Records provided:
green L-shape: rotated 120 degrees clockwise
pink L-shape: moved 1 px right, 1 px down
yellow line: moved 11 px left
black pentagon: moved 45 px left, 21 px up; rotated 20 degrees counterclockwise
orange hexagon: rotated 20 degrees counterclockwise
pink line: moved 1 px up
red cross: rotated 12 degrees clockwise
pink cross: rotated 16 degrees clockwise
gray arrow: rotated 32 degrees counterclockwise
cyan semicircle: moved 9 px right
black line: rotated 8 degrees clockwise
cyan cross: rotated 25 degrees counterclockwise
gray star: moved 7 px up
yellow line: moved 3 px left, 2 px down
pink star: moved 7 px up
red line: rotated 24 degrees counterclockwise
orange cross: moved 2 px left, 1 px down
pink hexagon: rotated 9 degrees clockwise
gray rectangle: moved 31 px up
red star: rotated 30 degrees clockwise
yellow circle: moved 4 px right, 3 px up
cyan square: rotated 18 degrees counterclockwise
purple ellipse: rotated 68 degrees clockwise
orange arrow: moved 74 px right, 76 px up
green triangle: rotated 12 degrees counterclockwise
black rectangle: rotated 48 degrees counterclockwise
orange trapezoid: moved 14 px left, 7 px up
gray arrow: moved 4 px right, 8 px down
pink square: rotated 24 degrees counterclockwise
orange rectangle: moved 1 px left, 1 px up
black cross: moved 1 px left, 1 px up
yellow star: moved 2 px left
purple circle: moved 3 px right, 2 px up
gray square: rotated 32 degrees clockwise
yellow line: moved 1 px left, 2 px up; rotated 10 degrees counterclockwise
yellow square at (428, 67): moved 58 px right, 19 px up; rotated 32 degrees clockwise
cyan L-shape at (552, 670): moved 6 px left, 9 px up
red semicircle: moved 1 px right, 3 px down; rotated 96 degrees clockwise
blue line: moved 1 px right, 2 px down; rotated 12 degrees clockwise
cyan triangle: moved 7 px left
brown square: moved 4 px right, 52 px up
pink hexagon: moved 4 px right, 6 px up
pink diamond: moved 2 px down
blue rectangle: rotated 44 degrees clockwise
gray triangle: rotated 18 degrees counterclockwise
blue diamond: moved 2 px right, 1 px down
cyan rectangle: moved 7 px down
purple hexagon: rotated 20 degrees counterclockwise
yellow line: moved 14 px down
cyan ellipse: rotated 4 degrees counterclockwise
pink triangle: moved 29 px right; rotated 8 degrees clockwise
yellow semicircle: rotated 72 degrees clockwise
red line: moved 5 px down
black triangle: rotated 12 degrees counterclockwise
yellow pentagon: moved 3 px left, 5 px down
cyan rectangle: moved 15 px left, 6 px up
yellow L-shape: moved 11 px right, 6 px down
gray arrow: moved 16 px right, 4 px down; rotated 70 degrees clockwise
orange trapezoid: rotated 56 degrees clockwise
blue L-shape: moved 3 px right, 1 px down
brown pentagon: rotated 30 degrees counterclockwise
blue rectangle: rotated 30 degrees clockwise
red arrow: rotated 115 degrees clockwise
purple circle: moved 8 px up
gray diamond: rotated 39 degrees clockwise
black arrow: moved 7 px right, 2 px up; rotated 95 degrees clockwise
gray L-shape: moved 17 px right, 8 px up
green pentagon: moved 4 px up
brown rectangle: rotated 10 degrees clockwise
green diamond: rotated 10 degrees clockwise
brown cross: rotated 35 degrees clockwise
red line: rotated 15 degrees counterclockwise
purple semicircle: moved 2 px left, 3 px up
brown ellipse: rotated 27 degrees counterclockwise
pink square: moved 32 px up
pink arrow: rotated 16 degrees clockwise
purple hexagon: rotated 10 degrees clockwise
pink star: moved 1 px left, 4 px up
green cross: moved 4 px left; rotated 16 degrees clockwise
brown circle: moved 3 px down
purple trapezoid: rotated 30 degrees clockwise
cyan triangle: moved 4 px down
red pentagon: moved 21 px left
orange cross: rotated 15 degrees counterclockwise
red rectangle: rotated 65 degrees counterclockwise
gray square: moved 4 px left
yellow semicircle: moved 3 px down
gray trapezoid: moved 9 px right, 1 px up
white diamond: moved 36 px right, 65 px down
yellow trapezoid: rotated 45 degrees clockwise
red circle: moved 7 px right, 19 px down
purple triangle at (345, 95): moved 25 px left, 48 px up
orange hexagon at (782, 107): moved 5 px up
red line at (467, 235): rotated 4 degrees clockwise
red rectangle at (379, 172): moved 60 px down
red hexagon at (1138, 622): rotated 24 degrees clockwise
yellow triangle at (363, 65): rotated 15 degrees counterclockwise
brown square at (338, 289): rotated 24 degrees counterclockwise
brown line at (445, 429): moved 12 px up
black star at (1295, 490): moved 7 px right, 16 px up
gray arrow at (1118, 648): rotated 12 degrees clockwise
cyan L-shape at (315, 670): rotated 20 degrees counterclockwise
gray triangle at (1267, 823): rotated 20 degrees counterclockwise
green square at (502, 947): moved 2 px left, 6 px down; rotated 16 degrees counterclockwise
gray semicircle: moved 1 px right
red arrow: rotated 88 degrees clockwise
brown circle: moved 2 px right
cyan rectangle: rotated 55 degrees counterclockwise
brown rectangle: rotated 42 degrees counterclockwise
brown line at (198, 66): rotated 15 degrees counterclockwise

Work instruction:
Every entry above should be given again exactly as shown.

Written response:
green L-shape: rotated 120 degrees clockwise
pink L-shape: moved 1 px right, 1 px down
yellow line: moved 11 px left
black pentagon: moved 45 px left, 21 px up; rotated 20 degrees counterclockwise
orange hexagon: rotated 20 degrees counterclockwise
pink line: moved 1 px up
red cross: rotated 12 degrees clockwise
pink cross: rotated 16 degrees clockwise
gray arrow: rotated 32 degrees counterclockwise
cyan semicircle: moved 9 px right
black line: rotated 8 degrees clockwise
cyan cross: rotated 25 degrees counterclockwise
gray star: moved 7 px up
yellow line: moved 3 px left, 2 px down
pink star: moved 7 px up
red line: rotated 24 degrees counterclockwise
orange cross: moved 2 px left, 1 px down
pink hexagon: rotated 9 degrees clockwise
gray rectangle: moved 31 px up
red star: rotated 30 degrees clockwise
yellow circle: moved 4 px right, 3 px up
cyan square: rotated 18 degrees counterclockwise
purple ellipse: rotated 68 degrees clockwise
orange arrow: moved 74 px right, 76 px up
green triangle: rotated 12 degrees counterclockwise
black rectangle: rotated 48 degrees counterclockwise
orange trapezoid: moved 14 px left, 7 px up
gray arrow: moved 4 px right, 8 px down
pink square: rotated 24 degrees counterclockwise
orange rectangle: moved 1 px left, 1 px up
black cross: moved 1 px left, 1 px up
yellow star: moved 2 px left
purple circle: moved 3 px right, 2 px up
gray square: rotated 32 degrees clockwise
yellow line: moved 1 px left, 2 px up; rotated 10 degrees counterclockwise
yellow square at (428, 67): moved 58 px right, 19 px up; rotated 32 degrees clockwise
cyan L-shape at (552, 670): moved 6 px left, 9 px up
red semicircle: moved 1 px right, 3 px down; rotated 96 degrees clockwise
blue line: moved 1 px right, 2 px down; rotated 12 degrees clockwise
cyan triangle: moved 7 px left
brown square: moved 4 px right, 52 px up
pink hexagon: moved 4 px right, 6 px up
pink diamond: moved 2 px down
blue rectangle: rotated 44 degrees clockwise
gray triangle: rotated 18 degrees counterclockwise
blue diamond: moved 2 px right, 1 px down
cyan rectangle: moved 7 px down
purple hexagon: rotated 20 degrees counterclockwise
yellow line: moved 14 px down
cyan ellipse: rotated 4 degrees counterclockwise
pink triangle: moved 29 px right; rotated 8 degrees clockwise
yellow semicircle: rotated 72 degrees clockwise
red line: moved 5 px down
black triangle: rotated 12 degrees counterclockwise
yellow pentagon: moved 3 px left, 5 px down
cyan rectangle: moved 15 px left, 6 px up
yellow L-shape: moved 11 px right, 6 px down
gray arrow: moved 16 px right, 4 px down; rotated 70 degrees clockwise
orange trapezoid: rotated 56 degrees clockwise
blue L-shape: moved 3 px right, 1 px down
brown pentagon: rotated 30 degrees counterclockwise
blue rectangle: rotated 30 degrees clockwise
red arrow: rotated 115 degrees clockwise
purple circle: moved 8 px up
gray diamond: rotated 39 degrees clockwise
black arrow: moved 7 px right, 2 px up; rotated 95 degrees clockwise
gray L-shape: moved 17 px right, 8 px up
green pentagon: moved 4 px up
brown rectangle: rotated 10 degrees clockwise
green diamond: rotated 10 degrees clockwise
brown cross: rotated 35 degrees clockwise
red line: rotated 15 degrees counterclockwise
purple semicircle: moved 2 px left, 3 px up
brown ellipse: rotated 27 degrees counterclockwise
pink square: moved 32 px up
pink arrow: rotated 16 degrees clockwise
purple hexagon: rotated 10 degrees clockwise
pink star: moved 1 px left, 4 px up
green cross: moved 4 px left; rotated 16 degrees clockwise
brown circle: moved 3 px down
purple trapezoid: rotated 30 degrees clockwise
cyan triangle: moved 4 px down
red pentagon: moved 21 px left
orange cross: rotated 15 degrees counterclockwise
red rectangle: rotated 65 degrees counterclockwise
gray square: moved 4 px left
yellow semicircle: moved 3 px down
gray trapezoid: moved 9 px right, 1 px up
white diamond: moved 36 px right, 65 px down
yellow trapezoid: rotated 45 degrees clockwise
red circle: moved 7 px right, 19 px down
purple triangle at (345, 95): moved 25 px left, 48 px up
orange hexagon at (782, 107): moved 5 px up
red line at (467, 235): rotated 4 degrees clockwise
red rectangle at (379, 172): moved 60 px down
red hexagon at (1138, 622): rotated 24 degrees clockwise
yellow triangle at (363, 65): rotated 15 degrees counterclockwise
brown square at (338, 289): rotated 24 degrees counterclockwise
brown line at (445, 429): moved 12 px up
black star at (1295, 490): moved 7 px right, 16 px up
gray arrow at (1118, 648): rotated 12 degrees clockwise
cyan L-shape at (315, 670): rotated 20 degrees counterclockwise
gray triangle at (1267, 823): rotated 20 degrees counterclockwise
green square at (502, 947): moved 2 px left, 6 px down; rotated 16 degrees counterclockwise
gray semicircle: moved 1 px right
red arrow: rotated 88 degrees clockwise
brown circle: moved 2 px right
cyan rectangle: rotated 55 degrees counterclockwise
brown rectangle: rotated 42 degrees counterclockwise
brown line at (198, 66): rotated 15 degrees counterclockwise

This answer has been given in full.